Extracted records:
--------------------------------

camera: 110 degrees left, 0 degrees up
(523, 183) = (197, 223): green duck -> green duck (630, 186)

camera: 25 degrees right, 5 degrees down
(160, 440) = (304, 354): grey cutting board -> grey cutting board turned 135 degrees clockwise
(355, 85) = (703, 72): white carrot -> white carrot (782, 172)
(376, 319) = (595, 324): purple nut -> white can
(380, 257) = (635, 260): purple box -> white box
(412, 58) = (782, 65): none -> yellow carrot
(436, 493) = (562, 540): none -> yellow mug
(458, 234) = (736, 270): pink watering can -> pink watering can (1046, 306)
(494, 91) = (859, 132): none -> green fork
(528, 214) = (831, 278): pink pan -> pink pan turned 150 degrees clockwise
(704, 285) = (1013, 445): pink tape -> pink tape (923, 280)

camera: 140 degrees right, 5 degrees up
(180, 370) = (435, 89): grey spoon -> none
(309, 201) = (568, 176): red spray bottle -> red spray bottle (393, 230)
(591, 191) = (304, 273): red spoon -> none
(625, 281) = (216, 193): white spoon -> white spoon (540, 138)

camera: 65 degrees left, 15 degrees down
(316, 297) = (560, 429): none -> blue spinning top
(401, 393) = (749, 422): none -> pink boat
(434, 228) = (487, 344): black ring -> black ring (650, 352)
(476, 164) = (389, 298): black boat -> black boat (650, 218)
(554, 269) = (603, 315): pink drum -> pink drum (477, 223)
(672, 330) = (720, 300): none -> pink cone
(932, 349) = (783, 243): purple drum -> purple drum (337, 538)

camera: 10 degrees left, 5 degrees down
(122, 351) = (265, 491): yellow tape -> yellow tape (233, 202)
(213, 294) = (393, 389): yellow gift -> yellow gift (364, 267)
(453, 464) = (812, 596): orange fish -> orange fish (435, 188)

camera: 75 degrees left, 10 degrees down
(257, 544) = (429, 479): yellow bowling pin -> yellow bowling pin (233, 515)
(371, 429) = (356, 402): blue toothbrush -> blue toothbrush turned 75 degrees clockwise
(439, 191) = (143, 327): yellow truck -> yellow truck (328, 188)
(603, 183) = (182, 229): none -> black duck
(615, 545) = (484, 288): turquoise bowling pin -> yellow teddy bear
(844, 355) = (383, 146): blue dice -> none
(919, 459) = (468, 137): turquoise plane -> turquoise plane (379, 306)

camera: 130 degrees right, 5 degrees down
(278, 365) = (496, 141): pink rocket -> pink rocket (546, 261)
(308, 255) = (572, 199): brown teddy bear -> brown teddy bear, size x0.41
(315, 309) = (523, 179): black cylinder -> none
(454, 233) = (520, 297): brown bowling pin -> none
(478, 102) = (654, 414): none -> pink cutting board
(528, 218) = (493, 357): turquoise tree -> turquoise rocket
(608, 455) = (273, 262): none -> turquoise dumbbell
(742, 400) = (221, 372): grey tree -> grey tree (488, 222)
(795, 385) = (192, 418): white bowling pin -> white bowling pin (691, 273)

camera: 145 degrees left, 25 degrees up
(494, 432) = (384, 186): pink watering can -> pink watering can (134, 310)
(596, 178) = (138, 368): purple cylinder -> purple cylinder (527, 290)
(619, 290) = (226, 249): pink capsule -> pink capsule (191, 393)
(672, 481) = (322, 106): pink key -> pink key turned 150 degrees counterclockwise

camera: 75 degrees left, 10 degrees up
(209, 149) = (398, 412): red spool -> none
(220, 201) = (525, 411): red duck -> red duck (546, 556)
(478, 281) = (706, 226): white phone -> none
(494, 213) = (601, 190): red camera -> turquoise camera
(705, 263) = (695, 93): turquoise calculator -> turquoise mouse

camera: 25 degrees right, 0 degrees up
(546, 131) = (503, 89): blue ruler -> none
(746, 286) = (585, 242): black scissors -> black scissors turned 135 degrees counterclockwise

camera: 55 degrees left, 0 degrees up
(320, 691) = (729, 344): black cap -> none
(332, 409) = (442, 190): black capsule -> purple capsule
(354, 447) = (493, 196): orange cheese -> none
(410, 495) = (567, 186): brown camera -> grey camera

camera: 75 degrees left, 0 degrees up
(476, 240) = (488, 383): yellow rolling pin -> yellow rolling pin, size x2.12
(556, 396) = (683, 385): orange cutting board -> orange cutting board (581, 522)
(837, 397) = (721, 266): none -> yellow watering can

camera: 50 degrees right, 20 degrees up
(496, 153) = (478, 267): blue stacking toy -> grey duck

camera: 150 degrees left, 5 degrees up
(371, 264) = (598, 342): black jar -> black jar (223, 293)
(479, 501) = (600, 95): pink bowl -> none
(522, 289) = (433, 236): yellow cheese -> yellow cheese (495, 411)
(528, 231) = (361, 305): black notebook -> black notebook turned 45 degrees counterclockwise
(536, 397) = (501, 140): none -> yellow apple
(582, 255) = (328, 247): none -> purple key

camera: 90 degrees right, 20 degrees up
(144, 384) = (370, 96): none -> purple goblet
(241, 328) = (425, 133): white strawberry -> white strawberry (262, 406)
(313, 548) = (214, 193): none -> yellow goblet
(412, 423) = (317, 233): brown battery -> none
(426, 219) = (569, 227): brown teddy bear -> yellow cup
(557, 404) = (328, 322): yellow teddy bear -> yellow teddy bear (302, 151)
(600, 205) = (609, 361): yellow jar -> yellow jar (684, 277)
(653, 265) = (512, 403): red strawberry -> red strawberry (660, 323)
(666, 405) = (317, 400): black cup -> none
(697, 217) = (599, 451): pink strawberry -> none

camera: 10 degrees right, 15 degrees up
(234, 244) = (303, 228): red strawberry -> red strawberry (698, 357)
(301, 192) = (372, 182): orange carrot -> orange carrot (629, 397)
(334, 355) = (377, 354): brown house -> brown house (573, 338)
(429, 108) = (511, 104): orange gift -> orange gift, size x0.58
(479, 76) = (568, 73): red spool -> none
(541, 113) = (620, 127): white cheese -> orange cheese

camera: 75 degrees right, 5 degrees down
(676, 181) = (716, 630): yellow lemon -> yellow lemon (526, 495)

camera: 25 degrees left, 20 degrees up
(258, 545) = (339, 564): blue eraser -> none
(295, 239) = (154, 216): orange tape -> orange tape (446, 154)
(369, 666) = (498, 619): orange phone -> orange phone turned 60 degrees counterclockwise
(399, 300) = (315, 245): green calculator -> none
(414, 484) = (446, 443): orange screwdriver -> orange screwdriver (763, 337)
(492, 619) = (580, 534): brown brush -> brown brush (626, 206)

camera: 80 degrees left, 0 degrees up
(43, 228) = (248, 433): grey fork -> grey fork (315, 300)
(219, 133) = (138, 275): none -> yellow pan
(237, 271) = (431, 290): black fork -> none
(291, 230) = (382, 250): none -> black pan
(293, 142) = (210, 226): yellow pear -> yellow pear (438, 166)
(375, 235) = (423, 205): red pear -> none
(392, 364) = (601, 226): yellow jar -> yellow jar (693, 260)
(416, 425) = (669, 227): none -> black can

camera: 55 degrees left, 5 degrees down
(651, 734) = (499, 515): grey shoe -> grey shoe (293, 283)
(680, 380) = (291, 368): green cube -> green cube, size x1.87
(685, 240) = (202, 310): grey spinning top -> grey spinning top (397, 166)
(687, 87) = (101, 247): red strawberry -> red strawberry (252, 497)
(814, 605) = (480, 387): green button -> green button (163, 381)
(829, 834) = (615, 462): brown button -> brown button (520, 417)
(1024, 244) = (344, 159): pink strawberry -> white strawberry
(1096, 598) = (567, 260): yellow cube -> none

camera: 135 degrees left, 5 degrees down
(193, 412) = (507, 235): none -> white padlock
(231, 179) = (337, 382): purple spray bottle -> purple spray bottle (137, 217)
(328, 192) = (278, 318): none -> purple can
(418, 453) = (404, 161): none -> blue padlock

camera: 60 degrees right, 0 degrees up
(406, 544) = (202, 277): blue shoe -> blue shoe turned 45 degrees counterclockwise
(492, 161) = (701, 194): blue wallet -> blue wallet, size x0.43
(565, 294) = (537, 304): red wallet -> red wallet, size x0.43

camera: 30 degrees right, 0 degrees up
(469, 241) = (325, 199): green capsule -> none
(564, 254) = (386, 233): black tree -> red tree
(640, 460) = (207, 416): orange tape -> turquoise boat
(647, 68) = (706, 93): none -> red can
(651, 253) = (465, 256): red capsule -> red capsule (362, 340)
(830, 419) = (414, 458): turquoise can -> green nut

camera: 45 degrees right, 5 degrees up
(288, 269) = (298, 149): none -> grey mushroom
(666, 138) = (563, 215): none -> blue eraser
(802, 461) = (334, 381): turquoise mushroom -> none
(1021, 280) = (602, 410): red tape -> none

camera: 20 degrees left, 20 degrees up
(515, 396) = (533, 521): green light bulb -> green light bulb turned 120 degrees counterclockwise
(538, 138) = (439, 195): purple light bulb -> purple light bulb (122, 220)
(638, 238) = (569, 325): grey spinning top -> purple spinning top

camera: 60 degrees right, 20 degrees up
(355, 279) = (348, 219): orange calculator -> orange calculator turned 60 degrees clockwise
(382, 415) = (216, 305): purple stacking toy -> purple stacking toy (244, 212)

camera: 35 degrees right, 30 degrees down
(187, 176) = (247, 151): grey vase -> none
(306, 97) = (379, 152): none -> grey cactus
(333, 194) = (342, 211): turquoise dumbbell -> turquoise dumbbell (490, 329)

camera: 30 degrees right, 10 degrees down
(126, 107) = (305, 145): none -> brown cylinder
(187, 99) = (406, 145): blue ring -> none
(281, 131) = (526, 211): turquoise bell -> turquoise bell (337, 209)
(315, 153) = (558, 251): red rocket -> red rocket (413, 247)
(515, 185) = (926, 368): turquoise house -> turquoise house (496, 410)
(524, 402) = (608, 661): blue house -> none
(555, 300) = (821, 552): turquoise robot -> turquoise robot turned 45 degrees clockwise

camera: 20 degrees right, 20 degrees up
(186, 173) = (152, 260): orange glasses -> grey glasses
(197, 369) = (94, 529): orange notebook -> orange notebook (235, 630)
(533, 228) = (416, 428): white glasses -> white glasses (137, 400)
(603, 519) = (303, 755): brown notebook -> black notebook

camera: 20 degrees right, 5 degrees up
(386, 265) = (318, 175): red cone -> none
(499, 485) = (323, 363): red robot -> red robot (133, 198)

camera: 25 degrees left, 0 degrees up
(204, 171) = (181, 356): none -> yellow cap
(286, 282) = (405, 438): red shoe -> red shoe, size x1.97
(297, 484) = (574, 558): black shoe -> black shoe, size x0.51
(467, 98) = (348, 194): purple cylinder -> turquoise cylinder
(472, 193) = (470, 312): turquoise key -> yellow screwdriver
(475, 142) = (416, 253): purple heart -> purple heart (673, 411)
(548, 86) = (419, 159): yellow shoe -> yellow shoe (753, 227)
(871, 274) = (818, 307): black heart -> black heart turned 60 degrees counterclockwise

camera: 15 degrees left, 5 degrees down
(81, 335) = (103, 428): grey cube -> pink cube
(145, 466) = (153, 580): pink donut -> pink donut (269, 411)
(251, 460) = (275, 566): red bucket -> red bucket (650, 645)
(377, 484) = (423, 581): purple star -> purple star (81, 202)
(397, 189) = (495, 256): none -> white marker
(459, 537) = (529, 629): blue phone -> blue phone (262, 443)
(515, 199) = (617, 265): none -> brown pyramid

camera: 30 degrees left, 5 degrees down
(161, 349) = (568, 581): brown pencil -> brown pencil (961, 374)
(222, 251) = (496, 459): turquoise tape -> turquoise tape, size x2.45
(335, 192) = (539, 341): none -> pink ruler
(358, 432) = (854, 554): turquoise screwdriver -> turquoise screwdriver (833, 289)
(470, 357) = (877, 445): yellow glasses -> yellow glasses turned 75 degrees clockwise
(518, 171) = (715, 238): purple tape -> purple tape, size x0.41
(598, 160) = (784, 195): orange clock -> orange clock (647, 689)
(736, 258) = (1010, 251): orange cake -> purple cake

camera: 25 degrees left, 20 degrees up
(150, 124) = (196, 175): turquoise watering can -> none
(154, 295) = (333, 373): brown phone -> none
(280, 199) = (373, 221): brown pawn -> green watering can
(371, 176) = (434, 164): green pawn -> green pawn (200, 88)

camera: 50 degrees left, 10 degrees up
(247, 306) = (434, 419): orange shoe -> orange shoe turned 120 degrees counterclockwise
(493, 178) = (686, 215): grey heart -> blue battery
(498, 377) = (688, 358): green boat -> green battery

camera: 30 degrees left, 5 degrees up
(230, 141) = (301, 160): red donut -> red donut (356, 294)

--------------------------------

Copy nothing beyond the line containing "(476, 164) = (389, 298): black". Transcribe exactly from the first line of the entries down to that line, inclusive.

**Result of this exercise**
camera: 110 degrees left, 0 degrees up
(523, 183) = (197, 223): green duck -> green duck (630, 186)

camera: 25 degrees right, 5 degrees down
(160, 440) = (304, 354): grey cutting board -> grey cutting board turned 135 degrees clockwise
(355, 85) = (703, 72): white carrot -> white carrot (782, 172)
(376, 319) = (595, 324): purple nut -> white can
(380, 257) = (635, 260): purple box -> white box
(412, 58) = (782, 65): none -> yellow carrot
(436, 493) = (562, 540): none -> yellow mug
(458, 234) = (736, 270): pink watering can -> pink watering can (1046, 306)
(494, 91) = (859, 132): none -> green fork
(528, 214) = (831, 278): pink pan -> pink pan turned 150 degrees clockwise
(704, 285) = (1013, 445): pink tape -> pink tape (923, 280)

camera: 140 degrees right, 5 degrees up
(180, 370) = (435, 89): grey spoon -> none
(309, 201) = (568, 176): red spray bottle -> red spray bottle (393, 230)
(591, 191) = (304, 273): red spoon -> none
(625, 281) = (216, 193): white spoon -> white spoon (540, 138)

camera: 65 degrees left, 15 degrees down
(316, 297) = (560, 429): none -> blue spinning top
(401, 393) = (749, 422): none -> pink boat
(434, 228) = (487, 344): black ring -> black ring (650, 352)
(476, 164) = (389, 298): black boat -> black boat (650, 218)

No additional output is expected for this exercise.